§ DATA PROVIDED

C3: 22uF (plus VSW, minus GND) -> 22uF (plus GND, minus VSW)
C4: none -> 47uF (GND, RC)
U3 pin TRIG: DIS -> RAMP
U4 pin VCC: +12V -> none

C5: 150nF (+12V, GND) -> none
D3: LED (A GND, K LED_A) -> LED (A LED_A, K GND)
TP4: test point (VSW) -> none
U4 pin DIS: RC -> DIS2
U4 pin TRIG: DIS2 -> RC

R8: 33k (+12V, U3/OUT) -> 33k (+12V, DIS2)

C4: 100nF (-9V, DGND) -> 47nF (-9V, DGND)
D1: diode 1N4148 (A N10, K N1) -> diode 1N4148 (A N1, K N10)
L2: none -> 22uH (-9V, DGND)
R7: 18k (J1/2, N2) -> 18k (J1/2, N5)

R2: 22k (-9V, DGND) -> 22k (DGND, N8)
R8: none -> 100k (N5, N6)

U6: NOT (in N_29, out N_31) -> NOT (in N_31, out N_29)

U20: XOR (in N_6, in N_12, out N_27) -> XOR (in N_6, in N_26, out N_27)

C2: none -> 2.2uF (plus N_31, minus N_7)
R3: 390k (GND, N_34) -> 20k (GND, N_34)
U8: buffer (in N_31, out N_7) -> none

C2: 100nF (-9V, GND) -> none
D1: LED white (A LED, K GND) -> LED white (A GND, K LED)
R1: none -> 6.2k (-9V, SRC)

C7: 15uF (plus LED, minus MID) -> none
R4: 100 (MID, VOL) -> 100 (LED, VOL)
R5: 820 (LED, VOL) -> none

§ TASK BRIEF
Look through the entries above and say how many lines hold the word "TRIG", giving the number alone.

§ TASK RESPONSE
2